From the records below, output exactly the lines running from the line containing "black triangle: (92, 29)" through the line containing "gray cross: (54, 70) -> (71, 54), moved", and no others.

★ ★ ★

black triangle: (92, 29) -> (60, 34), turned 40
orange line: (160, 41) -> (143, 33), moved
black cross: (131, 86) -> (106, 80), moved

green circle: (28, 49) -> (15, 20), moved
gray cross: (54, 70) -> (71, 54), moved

★ ★ ★

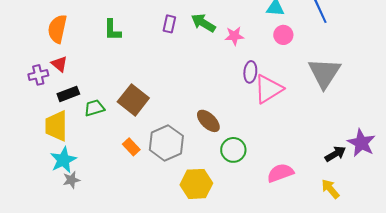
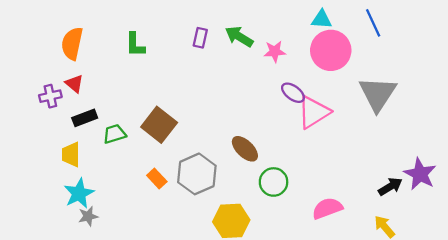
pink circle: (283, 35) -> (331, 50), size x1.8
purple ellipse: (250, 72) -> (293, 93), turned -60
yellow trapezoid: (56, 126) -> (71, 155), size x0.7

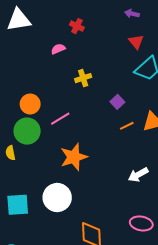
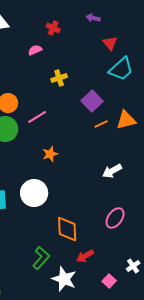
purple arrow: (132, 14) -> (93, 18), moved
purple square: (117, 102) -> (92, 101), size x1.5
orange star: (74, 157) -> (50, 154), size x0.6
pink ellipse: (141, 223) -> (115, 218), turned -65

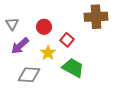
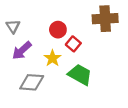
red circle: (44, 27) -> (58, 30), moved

★ ★ ★

• TASK RESPONSE:
black triangle: (92, 29) -> (60, 34), turned 40
orange line: (160, 41) -> (143, 33), moved
black cross: (131, 86) -> (106, 80), moved

green circle: (28, 49) -> (15, 20), moved
gray cross: (54, 70) -> (71, 54), moved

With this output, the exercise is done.